(Supplied material begins)

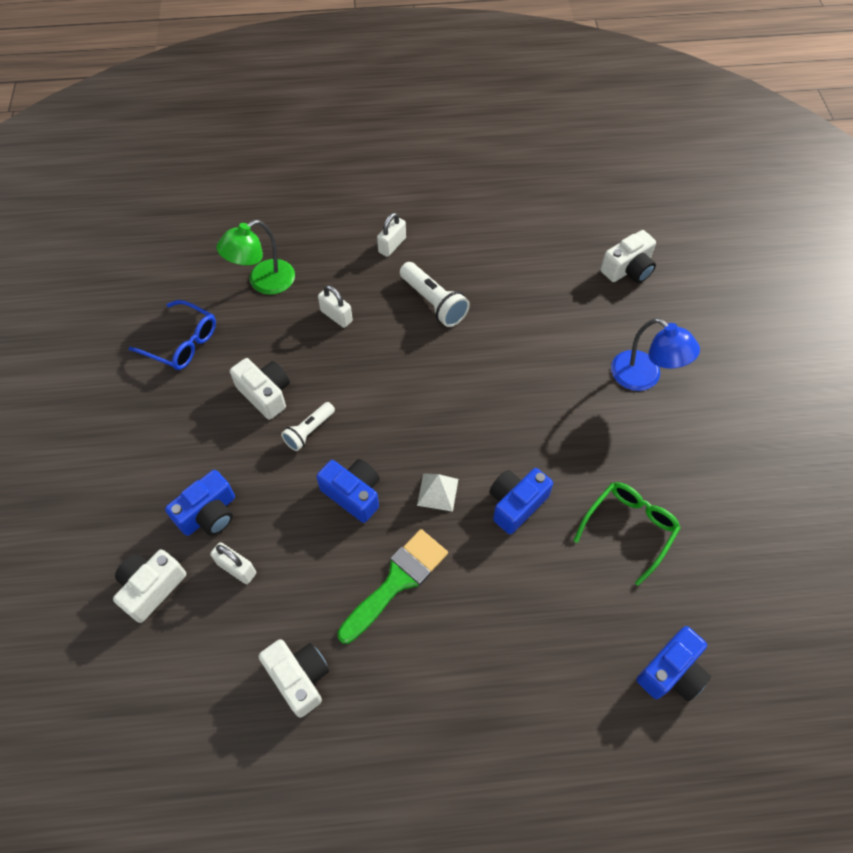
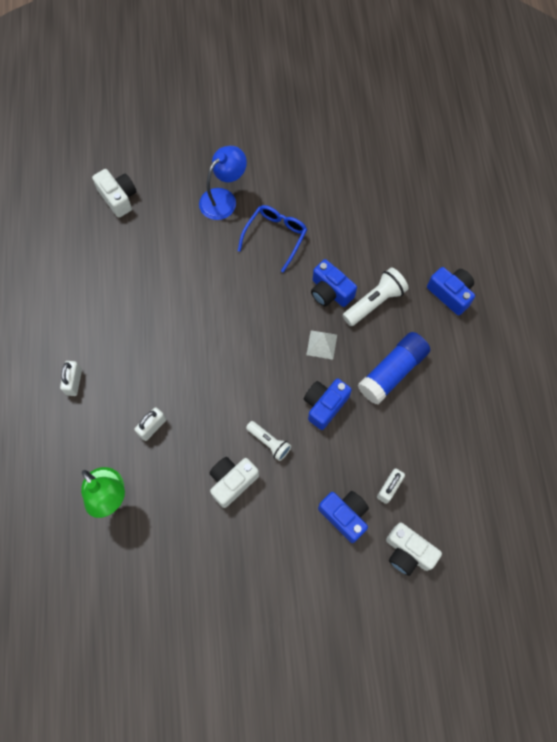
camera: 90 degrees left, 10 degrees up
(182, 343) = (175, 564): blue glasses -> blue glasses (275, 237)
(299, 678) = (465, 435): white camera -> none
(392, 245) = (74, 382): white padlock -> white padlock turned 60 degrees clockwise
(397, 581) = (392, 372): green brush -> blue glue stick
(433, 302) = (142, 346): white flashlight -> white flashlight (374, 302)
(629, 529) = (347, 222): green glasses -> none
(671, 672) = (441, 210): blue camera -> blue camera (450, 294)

(Supplied material ends)

* _Activity_
The material above should be returned exactly, without pictures.

* _Completed exercise_
camera: 90 degrees left, 10 degrees up
(182, 343) = (175, 564): blue glasses -> blue glasses (275, 237)
(299, 678) = (465, 435): white camera -> none
(392, 245) = (74, 382): white padlock -> white padlock turned 60 degrees clockwise
(397, 581) = (392, 372): green brush -> blue glue stick
(433, 302) = (142, 346): white flashlight -> white flashlight (374, 302)
(629, 529) = (347, 222): green glasses -> none
(671, 672) = (441, 210): blue camera -> blue camera (450, 294)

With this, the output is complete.